# Description of the task
From the entries below, return exactly the lines beginning at the one that contains "R12: none -> 68k (5V, DIS2)" and ending at the one that contains "R117: 680 (N_13, N_45) -> 1k (N_13, N_45)", both of them included, and only those lines.

# Records shown
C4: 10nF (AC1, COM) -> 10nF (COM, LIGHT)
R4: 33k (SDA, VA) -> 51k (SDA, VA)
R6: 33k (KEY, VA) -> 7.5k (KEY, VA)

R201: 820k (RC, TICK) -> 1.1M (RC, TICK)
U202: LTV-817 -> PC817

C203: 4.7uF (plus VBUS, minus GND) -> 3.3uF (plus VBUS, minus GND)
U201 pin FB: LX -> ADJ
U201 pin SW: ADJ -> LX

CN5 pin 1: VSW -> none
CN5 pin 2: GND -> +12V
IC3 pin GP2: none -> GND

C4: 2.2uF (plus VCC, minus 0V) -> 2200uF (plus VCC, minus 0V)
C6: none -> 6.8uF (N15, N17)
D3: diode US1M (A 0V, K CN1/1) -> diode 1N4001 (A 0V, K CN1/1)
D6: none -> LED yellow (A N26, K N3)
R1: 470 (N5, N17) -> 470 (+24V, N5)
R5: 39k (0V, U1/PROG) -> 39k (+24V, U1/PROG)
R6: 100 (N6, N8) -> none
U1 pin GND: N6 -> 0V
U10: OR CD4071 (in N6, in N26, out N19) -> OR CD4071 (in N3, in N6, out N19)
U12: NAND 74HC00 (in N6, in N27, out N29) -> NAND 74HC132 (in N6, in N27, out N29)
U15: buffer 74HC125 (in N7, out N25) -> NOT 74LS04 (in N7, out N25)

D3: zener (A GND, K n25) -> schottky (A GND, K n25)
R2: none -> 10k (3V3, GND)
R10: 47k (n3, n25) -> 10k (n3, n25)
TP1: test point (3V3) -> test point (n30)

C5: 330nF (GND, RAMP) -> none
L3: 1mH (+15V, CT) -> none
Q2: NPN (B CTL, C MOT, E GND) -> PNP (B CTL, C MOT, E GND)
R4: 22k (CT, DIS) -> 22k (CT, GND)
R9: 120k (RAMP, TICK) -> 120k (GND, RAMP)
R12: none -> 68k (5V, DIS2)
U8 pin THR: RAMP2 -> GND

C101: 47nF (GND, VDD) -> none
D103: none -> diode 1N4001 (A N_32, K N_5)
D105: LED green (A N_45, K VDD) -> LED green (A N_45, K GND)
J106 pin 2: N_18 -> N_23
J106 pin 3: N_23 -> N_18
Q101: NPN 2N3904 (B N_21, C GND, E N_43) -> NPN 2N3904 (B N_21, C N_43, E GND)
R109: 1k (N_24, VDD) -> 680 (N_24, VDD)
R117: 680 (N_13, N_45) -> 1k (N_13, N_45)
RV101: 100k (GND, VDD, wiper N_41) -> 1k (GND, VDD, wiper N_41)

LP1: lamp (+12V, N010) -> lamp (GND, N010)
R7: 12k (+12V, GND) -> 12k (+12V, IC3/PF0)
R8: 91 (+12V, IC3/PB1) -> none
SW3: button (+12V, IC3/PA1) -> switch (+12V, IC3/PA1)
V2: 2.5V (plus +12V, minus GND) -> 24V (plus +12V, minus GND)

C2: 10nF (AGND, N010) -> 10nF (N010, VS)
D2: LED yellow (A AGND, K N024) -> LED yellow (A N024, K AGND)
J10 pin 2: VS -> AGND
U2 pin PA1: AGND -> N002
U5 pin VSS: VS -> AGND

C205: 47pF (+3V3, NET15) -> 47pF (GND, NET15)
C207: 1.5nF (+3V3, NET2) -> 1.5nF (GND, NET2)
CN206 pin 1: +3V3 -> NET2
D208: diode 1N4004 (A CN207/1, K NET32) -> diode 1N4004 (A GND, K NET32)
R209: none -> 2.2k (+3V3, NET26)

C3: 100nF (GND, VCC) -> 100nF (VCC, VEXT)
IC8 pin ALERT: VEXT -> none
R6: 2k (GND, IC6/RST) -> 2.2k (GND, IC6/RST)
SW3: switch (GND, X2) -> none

# Solution for this problem
R12: none -> 68k (5V, DIS2)
U8 pin THR: RAMP2 -> GND

C101: 47nF (GND, VDD) -> none
D103: none -> diode 1N4001 (A N_32, K N_5)
D105: LED green (A N_45, K VDD) -> LED green (A N_45, K GND)
J106 pin 2: N_18 -> N_23
J106 pin 3: N_23 -> N_18
Q101: NPN 2N3904 (B N_21, C GND, E N_43) -> NPN 2N3904 (B N_21, C N_43, E GND)
R109: 1k (N_24, VDD) -> 680 (N_24, VDD)
R117: 680 (N_13, N_45) -> 1k (N_13, N_45)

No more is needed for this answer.